- [Assignment] Count how many lines in the data hold the word "MOSI", and give that number alone.

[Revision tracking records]
^^^^^^^^^^^^^^^^

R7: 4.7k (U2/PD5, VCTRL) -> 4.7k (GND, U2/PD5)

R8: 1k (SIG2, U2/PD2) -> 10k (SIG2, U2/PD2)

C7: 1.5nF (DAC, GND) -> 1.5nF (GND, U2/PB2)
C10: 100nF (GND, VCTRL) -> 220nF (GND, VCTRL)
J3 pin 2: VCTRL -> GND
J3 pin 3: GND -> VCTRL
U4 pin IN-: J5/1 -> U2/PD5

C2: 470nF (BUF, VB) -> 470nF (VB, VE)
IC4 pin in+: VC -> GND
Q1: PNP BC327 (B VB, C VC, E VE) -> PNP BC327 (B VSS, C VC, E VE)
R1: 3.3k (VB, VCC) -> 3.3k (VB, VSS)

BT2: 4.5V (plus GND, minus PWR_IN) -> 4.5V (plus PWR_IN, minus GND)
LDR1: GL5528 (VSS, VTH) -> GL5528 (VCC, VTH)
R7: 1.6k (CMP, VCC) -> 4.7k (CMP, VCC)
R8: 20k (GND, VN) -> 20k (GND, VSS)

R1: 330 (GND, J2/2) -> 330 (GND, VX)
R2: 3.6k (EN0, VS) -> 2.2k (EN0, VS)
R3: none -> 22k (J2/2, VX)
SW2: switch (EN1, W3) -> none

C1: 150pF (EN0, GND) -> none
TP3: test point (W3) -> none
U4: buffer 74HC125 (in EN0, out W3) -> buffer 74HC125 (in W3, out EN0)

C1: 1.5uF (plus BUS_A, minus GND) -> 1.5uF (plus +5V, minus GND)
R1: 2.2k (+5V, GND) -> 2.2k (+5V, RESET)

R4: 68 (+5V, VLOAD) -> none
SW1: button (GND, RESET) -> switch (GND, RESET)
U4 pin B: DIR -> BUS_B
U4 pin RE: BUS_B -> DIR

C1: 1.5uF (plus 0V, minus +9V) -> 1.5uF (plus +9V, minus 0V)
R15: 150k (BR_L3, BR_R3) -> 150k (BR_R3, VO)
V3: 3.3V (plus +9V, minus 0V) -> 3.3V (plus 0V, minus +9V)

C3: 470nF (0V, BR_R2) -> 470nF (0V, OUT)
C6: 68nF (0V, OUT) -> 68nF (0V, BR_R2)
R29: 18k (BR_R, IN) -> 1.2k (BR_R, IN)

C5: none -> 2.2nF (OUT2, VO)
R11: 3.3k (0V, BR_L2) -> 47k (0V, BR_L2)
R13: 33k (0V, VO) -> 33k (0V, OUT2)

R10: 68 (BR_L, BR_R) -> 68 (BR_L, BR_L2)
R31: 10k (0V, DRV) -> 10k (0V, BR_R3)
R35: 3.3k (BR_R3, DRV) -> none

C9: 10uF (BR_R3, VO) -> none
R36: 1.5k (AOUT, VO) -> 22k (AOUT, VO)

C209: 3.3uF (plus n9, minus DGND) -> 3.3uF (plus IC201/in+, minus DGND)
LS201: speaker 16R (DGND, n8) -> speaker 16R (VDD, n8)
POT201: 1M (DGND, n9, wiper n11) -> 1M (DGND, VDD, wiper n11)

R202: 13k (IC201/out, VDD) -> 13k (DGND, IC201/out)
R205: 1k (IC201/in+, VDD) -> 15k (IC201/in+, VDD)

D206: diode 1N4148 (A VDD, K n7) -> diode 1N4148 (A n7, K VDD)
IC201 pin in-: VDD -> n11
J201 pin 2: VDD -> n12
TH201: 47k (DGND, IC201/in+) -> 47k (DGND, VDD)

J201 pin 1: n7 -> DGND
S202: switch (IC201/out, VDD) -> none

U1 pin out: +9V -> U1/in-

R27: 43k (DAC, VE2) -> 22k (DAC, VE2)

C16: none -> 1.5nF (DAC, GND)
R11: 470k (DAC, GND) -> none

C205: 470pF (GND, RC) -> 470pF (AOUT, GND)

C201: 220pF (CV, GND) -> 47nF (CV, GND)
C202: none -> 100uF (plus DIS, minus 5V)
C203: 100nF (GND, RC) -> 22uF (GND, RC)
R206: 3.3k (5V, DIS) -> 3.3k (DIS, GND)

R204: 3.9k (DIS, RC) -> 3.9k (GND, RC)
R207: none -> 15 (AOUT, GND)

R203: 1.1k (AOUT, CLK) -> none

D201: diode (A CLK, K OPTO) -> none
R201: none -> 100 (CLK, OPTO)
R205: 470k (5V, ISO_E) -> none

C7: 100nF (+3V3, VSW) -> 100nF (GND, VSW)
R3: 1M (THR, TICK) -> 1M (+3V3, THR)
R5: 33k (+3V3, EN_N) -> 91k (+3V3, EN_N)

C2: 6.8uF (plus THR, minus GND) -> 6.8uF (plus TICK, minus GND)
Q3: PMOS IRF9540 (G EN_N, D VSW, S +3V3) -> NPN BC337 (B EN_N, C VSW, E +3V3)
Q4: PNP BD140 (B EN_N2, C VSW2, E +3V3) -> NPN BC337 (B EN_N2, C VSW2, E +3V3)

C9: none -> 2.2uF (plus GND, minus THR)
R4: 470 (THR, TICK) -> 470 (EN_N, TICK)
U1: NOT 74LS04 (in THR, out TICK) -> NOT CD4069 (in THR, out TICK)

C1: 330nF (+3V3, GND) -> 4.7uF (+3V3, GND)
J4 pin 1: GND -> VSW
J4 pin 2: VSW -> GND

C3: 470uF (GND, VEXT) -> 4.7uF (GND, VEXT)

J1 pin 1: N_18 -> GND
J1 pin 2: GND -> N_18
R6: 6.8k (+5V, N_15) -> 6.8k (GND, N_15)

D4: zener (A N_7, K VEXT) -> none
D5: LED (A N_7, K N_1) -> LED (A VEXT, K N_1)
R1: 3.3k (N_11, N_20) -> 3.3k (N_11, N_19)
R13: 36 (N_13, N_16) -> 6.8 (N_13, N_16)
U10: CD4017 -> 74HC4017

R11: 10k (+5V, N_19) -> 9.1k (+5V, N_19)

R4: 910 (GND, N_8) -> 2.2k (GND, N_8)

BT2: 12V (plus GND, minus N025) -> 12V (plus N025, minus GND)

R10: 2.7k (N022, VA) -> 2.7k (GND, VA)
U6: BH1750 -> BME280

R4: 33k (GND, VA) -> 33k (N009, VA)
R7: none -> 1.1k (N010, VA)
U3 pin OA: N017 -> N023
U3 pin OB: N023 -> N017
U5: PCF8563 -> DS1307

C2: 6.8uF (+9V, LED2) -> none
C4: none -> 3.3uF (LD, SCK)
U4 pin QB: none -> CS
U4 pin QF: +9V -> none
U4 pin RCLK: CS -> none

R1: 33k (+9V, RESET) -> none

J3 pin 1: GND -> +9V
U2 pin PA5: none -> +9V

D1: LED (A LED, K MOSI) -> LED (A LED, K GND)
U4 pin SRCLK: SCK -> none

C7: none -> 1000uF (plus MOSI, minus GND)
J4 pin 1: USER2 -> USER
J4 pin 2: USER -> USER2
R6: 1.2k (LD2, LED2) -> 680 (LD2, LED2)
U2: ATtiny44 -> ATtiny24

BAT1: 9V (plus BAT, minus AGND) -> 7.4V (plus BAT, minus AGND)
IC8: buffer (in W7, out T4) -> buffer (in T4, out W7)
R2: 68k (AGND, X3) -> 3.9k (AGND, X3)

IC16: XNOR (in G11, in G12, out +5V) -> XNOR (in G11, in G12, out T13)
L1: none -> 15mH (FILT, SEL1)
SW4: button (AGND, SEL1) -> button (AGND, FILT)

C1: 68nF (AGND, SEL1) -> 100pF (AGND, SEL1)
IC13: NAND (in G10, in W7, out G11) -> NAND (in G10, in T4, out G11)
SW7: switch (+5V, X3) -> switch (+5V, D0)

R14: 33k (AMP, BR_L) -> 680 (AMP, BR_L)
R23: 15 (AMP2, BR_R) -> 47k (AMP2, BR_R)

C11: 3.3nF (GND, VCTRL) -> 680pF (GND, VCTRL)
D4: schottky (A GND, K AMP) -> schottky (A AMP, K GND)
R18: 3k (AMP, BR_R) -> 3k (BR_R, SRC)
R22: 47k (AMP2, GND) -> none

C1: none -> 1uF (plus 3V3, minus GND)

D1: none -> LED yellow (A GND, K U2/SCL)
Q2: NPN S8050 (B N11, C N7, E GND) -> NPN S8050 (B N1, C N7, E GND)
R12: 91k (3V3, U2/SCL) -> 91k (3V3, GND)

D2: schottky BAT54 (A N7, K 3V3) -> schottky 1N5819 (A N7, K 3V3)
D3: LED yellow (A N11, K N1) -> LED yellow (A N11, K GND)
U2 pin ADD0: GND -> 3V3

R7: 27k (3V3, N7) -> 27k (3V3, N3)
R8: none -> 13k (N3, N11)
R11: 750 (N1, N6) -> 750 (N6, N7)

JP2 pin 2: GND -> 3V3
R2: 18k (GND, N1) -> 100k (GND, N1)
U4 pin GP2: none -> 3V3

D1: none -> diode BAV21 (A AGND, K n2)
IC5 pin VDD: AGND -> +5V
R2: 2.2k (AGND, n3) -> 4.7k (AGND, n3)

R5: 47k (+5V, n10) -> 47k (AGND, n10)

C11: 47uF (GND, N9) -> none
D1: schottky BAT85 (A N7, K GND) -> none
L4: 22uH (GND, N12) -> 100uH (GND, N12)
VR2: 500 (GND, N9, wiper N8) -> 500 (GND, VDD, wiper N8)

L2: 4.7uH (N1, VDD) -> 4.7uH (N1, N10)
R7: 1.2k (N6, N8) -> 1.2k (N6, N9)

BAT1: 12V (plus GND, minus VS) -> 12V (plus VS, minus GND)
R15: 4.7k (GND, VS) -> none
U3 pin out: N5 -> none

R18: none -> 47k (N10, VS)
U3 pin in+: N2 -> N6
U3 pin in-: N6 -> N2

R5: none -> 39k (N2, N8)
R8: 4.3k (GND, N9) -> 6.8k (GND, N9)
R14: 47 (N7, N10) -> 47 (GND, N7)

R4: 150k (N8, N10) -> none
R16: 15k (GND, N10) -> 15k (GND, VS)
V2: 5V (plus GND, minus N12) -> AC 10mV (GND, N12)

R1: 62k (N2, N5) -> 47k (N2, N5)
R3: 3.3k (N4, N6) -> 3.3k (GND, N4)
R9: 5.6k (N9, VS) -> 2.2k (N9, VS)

^^^^^^^^^^^^^^^^

- [Answer area] 2